TRY IT
Copy the data below exactly. Any pictures in it should be omitted.

═══ RECORDS SUPPLIED

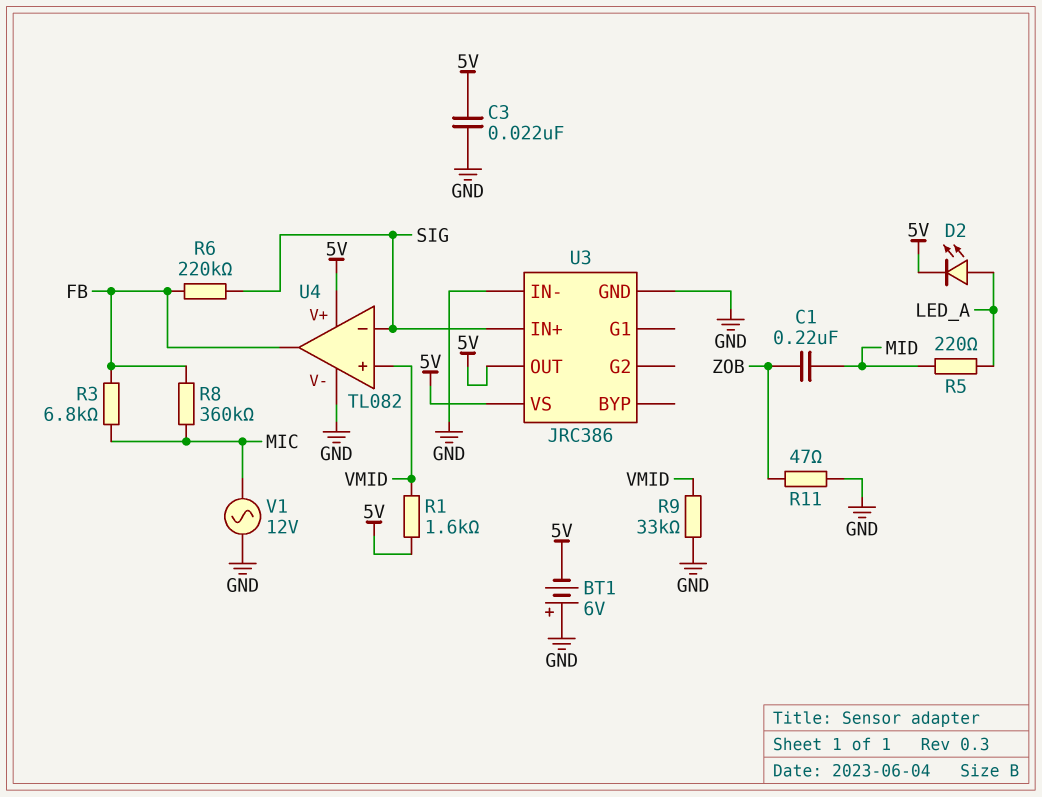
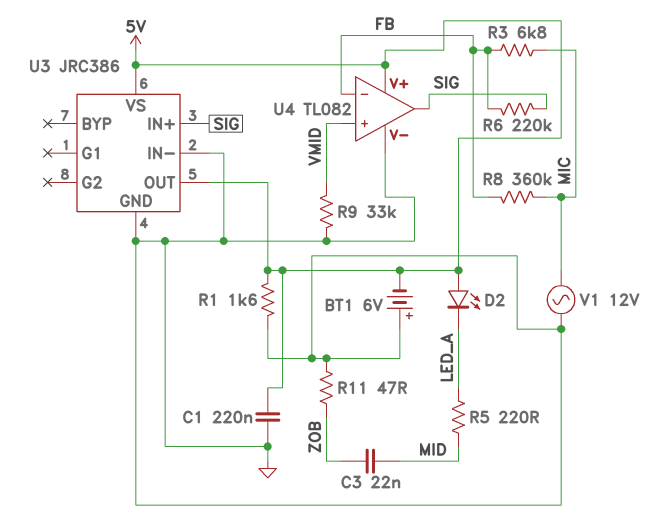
C1: 220nF (MID, ZOB) -> 220nF (5V, GND)
C3: 22nF (5V, GND) -> 22nF (MID, ZOB)
D2: LED (A LED_A, K 5V) -> LED (A 5V, K LED_A)
R1: 1.6k (5V, VMID) -> 1.6k (5V, GND)
U4 pin in-: SIG -> FB
U4 pin out: FB -> SIG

══════

ANSWER SPACE
C1: 220nF (MID, ZOB) -> 220nF (5V, GND)
C3: 22nF (5V, GND) -> 22nF (MID, ZOB)
D2: LED (A LED_A, K 5V) -> LED (A 5V, K LED_A)
R1: 1.6k (5V, VMID) -> 1.6k (5V, GND)
U4 pin in-: SIG -> FB
U4 pin out: FB -> SIG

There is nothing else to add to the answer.